Problem details = Which of the lines in the data mention the string "none"? List them all.

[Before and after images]
————
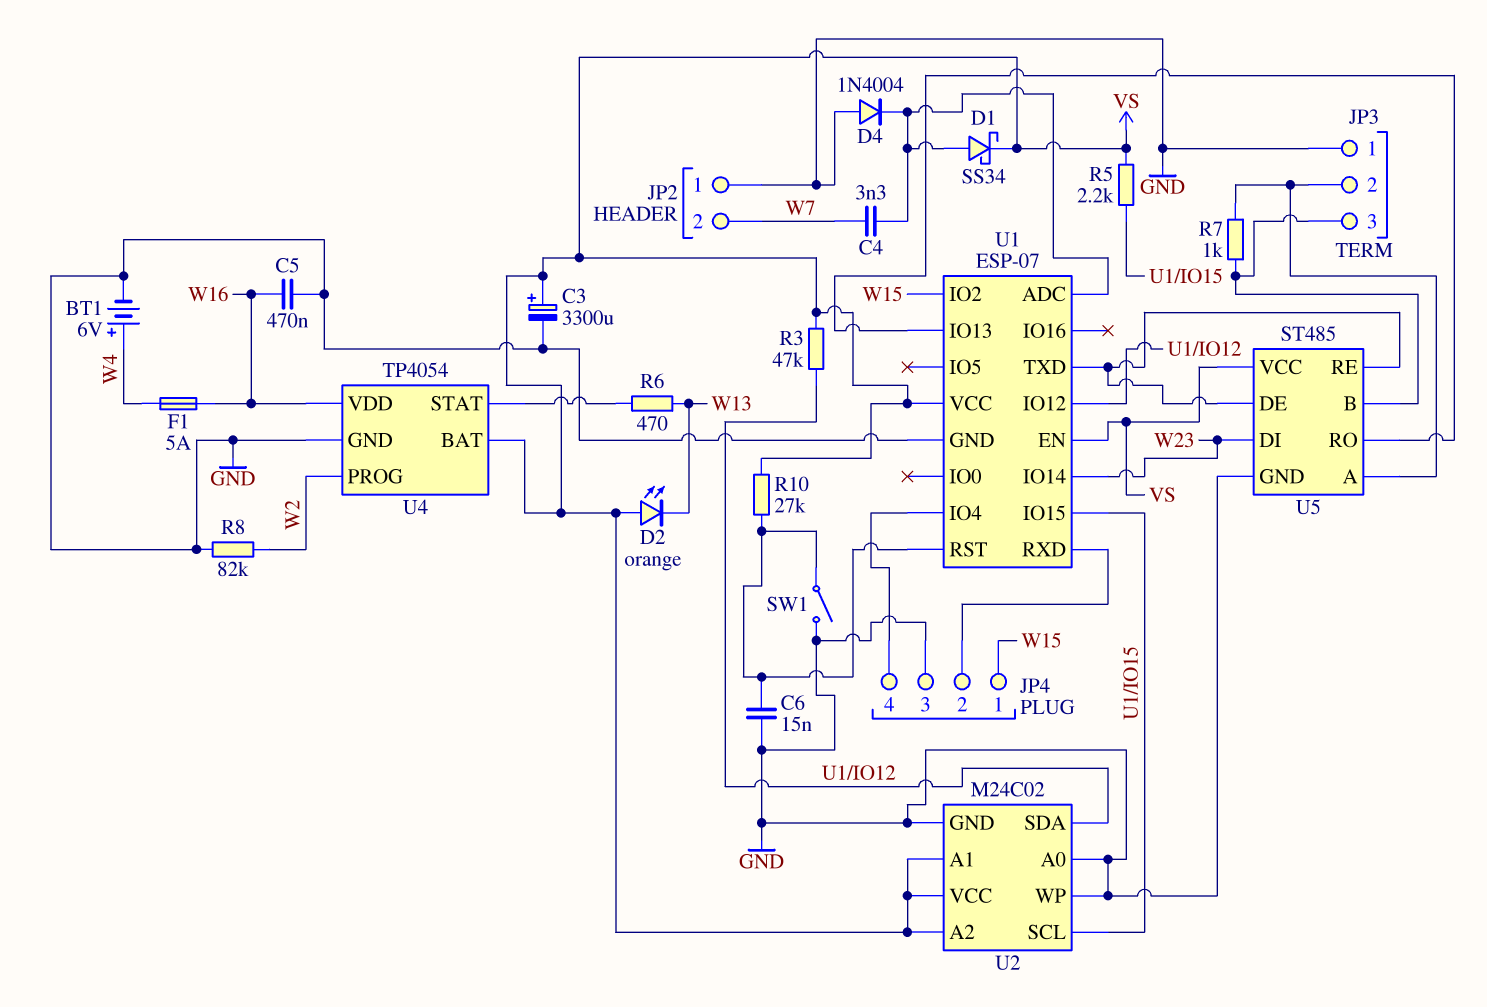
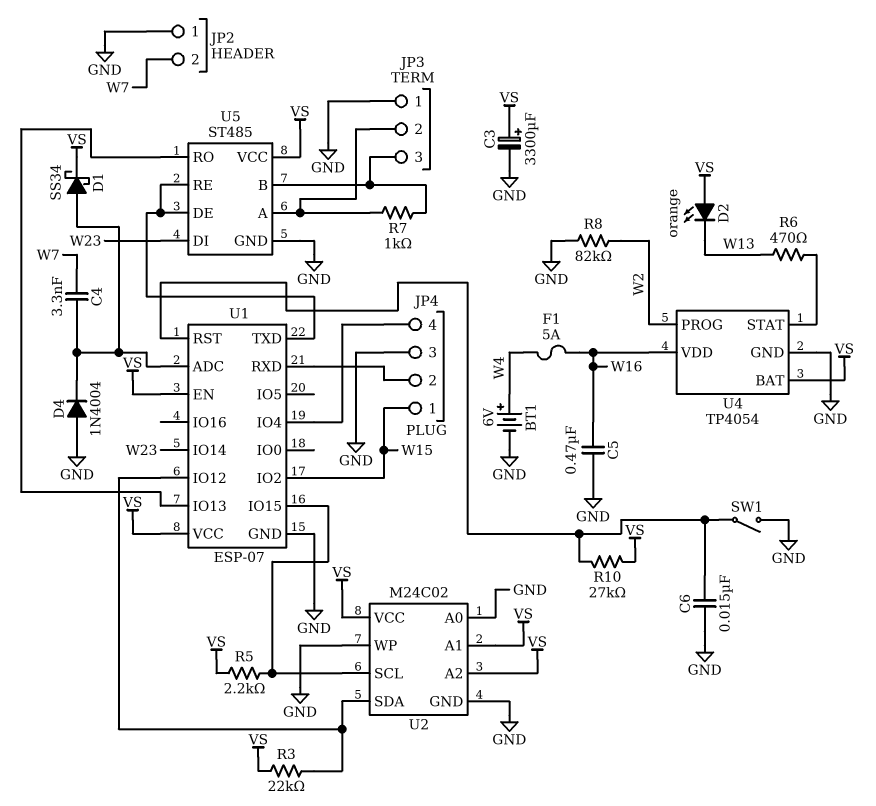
R3: 47k (U1/IO12, VS) -> 22k (U1/IO12, VS)

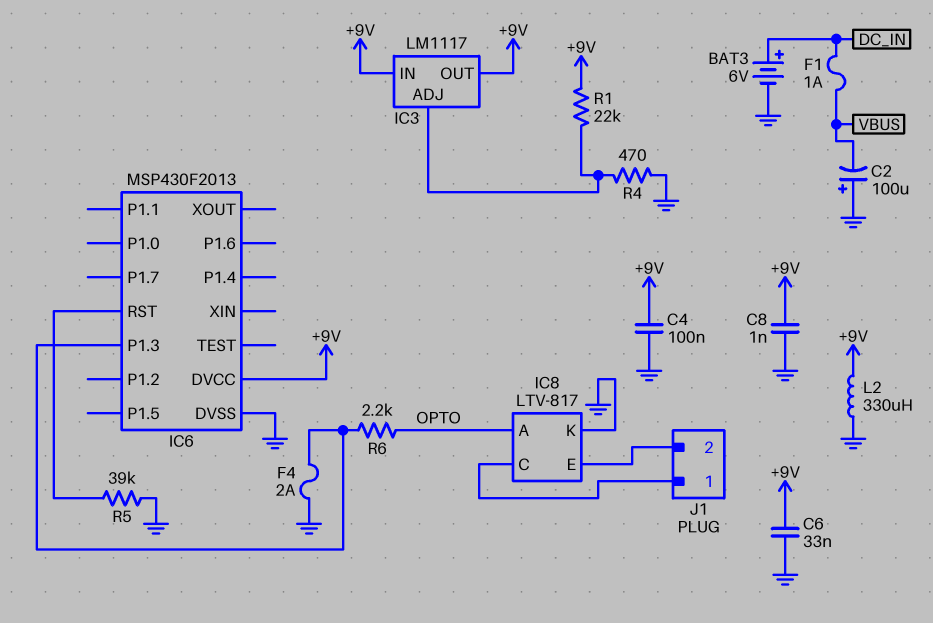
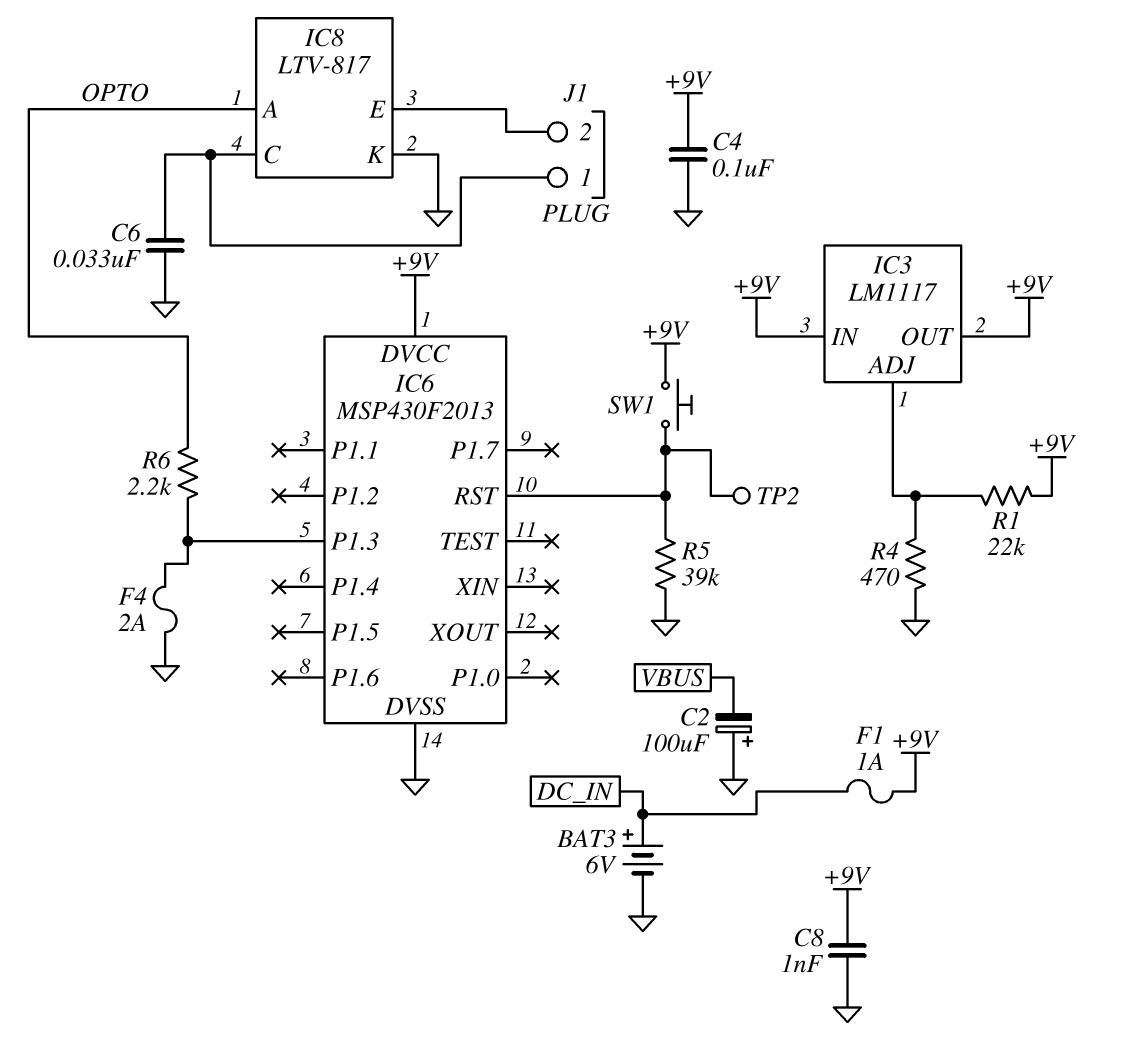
C6: 33nF (+9V, GND) -> 33nF (GND, IC8/C)
F1: 1A (DC_IN, VBUS) -> 1A (+9V, DC_IN)
L2: 330uH (+9V, GND) -> none
SW1: none -> button (+9V, IC6/RST)
TP2: none -> test point (IC6/RST)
————
Answer box =
L2: 330uH (+9V, GND) -> none
SW1: none -> button (+9V, IC6/RST)
TP2: none -> test point (IC6/RST)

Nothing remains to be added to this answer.